>>>

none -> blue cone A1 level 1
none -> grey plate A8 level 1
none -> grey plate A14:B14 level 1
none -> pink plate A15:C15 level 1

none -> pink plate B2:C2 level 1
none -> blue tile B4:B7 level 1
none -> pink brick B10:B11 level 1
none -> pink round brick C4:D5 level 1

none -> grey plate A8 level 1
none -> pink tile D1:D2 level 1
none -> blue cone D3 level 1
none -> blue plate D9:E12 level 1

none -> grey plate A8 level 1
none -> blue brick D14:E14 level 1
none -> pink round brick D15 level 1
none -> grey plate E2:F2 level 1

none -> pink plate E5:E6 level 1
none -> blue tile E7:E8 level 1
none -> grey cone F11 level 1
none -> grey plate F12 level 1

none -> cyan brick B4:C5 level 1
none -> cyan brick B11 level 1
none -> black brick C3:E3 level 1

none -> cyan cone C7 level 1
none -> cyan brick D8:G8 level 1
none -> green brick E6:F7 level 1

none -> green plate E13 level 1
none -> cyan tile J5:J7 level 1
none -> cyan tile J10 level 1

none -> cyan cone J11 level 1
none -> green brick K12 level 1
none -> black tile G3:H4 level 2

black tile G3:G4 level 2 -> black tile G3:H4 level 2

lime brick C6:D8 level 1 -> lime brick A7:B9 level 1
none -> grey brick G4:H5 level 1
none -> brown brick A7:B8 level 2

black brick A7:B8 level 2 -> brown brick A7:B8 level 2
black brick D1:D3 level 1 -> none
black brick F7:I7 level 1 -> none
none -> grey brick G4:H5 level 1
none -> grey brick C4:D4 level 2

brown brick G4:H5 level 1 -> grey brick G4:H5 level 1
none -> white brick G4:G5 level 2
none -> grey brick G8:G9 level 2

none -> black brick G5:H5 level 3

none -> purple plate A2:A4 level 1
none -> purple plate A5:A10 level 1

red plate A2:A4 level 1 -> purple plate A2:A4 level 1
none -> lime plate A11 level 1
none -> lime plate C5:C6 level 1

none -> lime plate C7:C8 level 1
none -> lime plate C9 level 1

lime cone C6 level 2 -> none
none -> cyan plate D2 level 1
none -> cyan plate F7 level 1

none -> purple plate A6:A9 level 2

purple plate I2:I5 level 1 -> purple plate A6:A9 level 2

<<<

TASK GOAL – Output each record precisely as given.

WRITTEN ANSWER –
none -> blue cone A1 level 1
none -> grey plate A8 level 1
none -> grey plate A14:B14 level 1
none -> pink plate A15:C15 level 1

none -> pink plate B2:C2 level 1
none -> blue tile B4:B7 level 1
none -> pink brick B10:B11 level 1
none -> pink round brick C4:D5 level 1

none -> grey plate A8 level 1
none -> pink tile D1:D2 level 1
none -> blue cone D3 level 1
none -> blue plate D9:E12 level 1

none -> grey plate A8 level 1
none -> blue brick D14:E14 level 1
none -> pink round brick D15 level 1
none -> grey plate E2:F2 level 1

none -> pink plate E5:E6 level 1
none -> blue tile E7:E8 level 1
none -> grey cone F11 level 1
none -> grey plate F12 level 1

none -> cyan brick B4:C5 level 1
none -> cyan brick B11 level 1
none -> black brick C3:E3 level 1

none -> cyan cone C7 level 1
none -> cyan brick D8:G8 level 1
none -> green brick E6:F7 level 1

none -> green plate E13 level 1
none -> cyan tile J5:J7 level 1
none -> cyan tile J10 level 1

none -> cyan cone J11 level 1
none -> green brick K12 level 1
none -> black tile G3:H4 level 2

black tile G3:G4 level 2 -> black tile G3:H4 level 2

lime brick C6:D8 level 1 -> lime brick A7:B9 level 1
none -> grey brick G4:H5 level 1
none -> brown brick A7:B8 level 2

black brick A7:B8 level 2 -> brown brick A7:B8 level 2
black brick D1:D3 level 1 -> none
black brick F7:I7 level 1 -> none
none -> grey brick G4:H5 level 1
none -> grey brick C4:D4 level 2

brown brick G4:H5 level 1 -> grey brick G4:H5 level 1
none -> white brick G4:G5 level 2
none -> grey brick G8:G9 level 2

none -> black brick G5:H5 level 3

none -> purple plate A2:A4 level 1
none -> purple plate A5:A10 level 1

red plate A2:A4 level 1 -> purple plate A2:A4 level 1
none -> lime plate A11 level 1
none -> lime plate C5:C6 level 1

none -> lime plate C7:C8 level 1
none -> lime plate C9 level 1

lime cone C6 level 2 -> none
none -> cyan plate D2 level 1
none -> cyan plate F7 level 1

none -> purple plate A6:A9 level 2

purple plate I2:I5 level 1 -> purple plate A6:A9 level 2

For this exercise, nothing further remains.